• **Task prompt**
Below are the entries; transcribe them exactly and drop every picture.

• **Supplied entries**
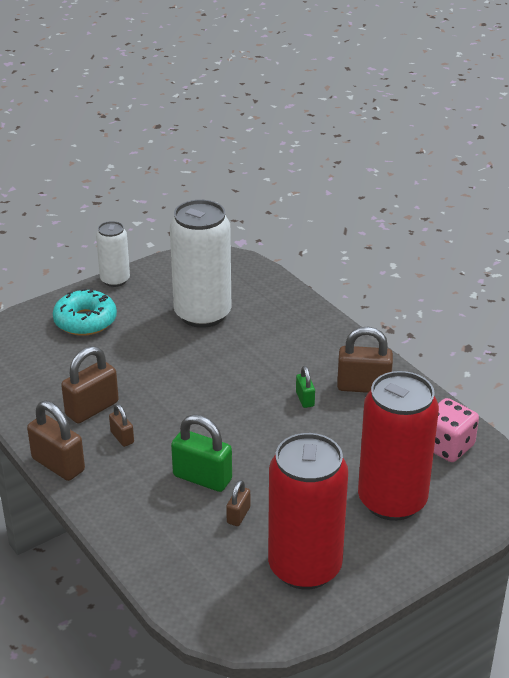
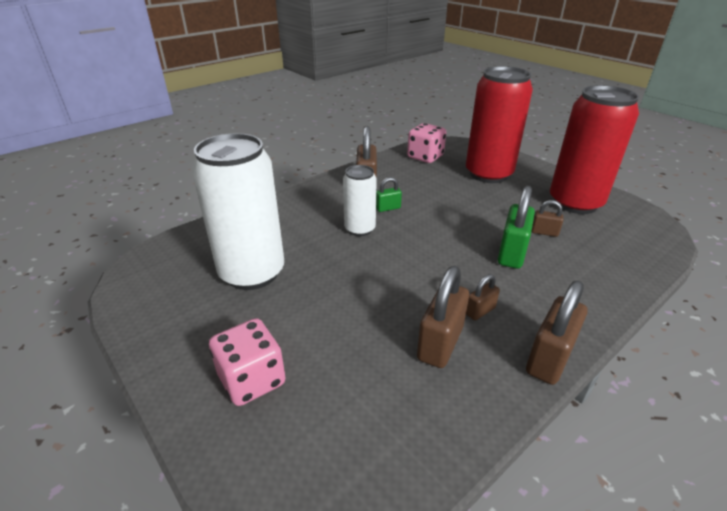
camera: 95 degrees left, 0 degrees up
(85, 321) = (252, 379): turquoise donut -> pink dice
(92, 408) = (440, 343): brown padlock -> brown padlock turned 75 degrees clockwise
(115, 280) = (151, 360): white can -> white can (360, 229)

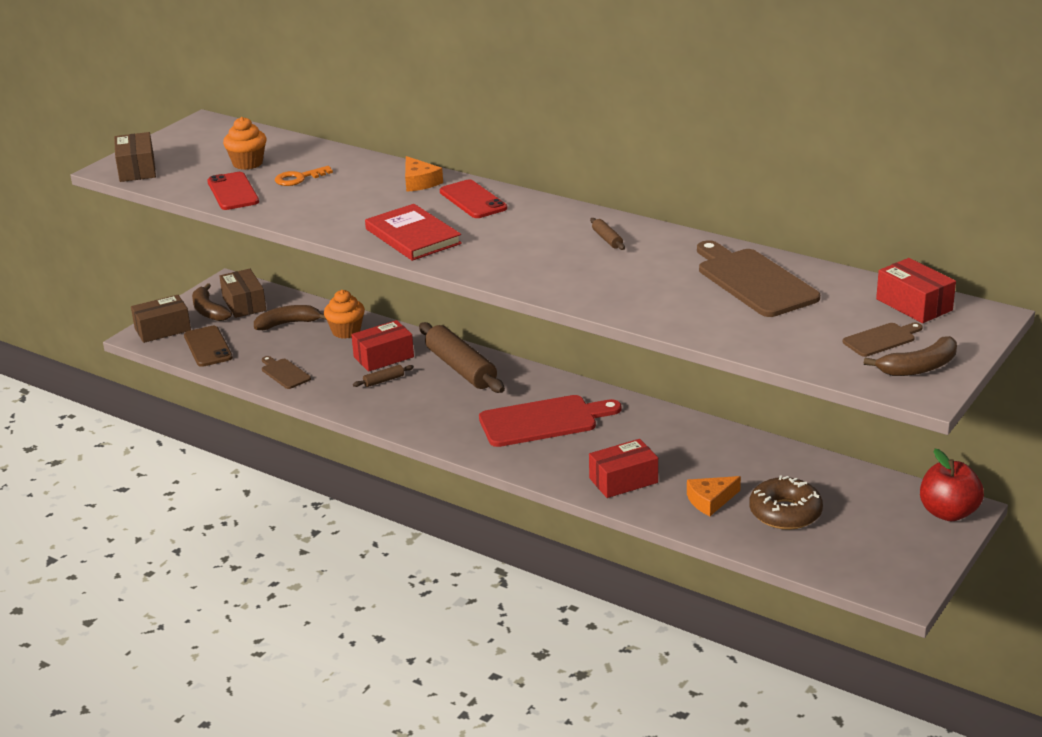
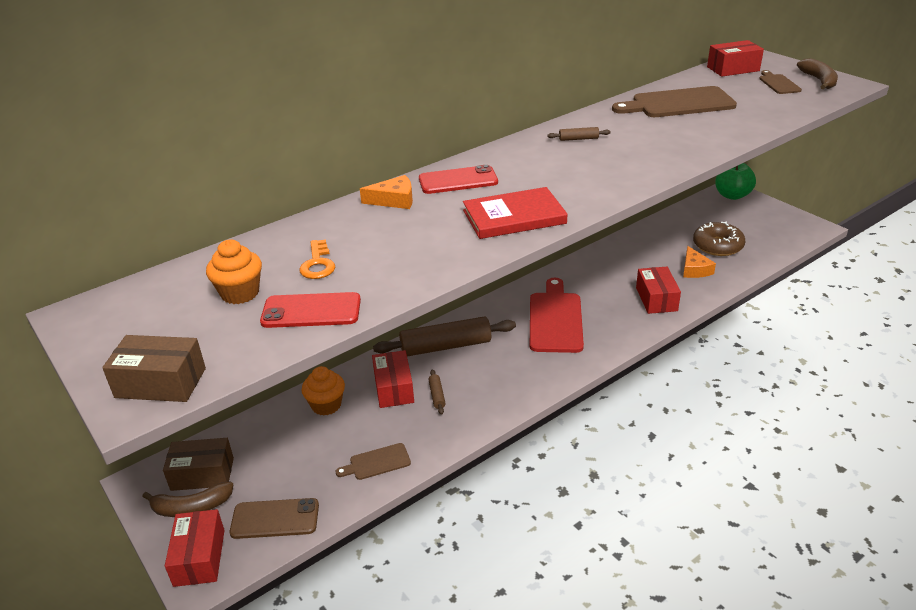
camera: 70 degrees left, 5 degrees up
(162, 329) = (199, 557): brown box -> red box
(288, 324) = (276, 445): brown banana -> none
(948, 513) = (732, 195): red apple -> green apple

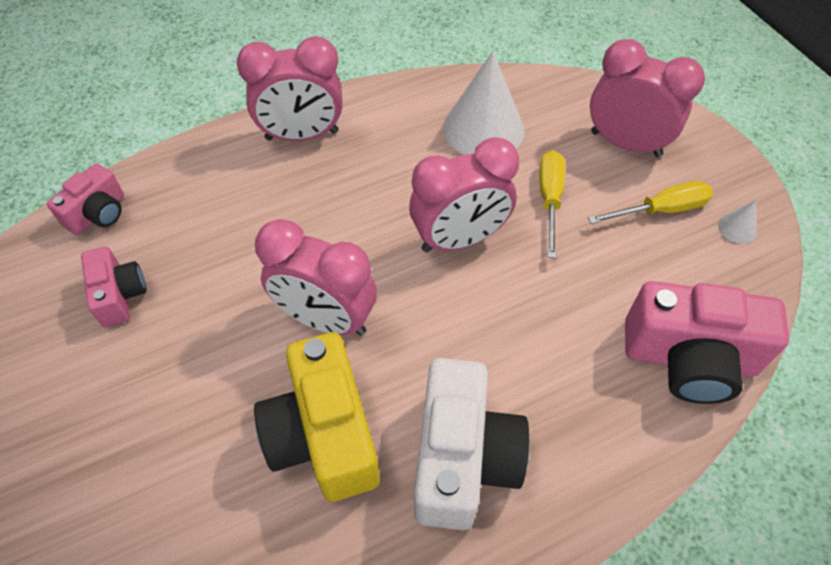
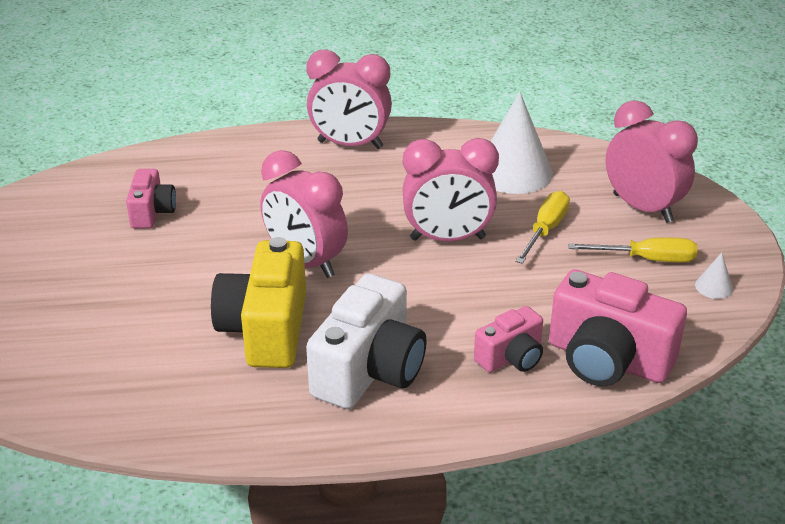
camera: 20 degrees right, 20 degrees down
(98, 214) = (160, 160): pink camera -> pink camera (511, 357)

• **Written solution**
camera: 95 degrees left, 0 degrees up
(85, 321) = (252, 379): turquoise donut -> pink dice
(92, 408) = (440, 343): brown padlock -> brown padlock turned 75 degrees clockwise
(115, 280) = (151, 360): white can -> white can (360, 229)

camera: 70 degrees left, 5 degrees up
(162, 329) = (199, 557): brown box -> red box
(288, 324) = (276, 445): brown banana -> none
(948, 513) = (732, 195): red apple -> green apple

camera: 20 degrees right, 20 degrees down
(98, 214) = (160, 160): pink camera -> pink camera (511, 357)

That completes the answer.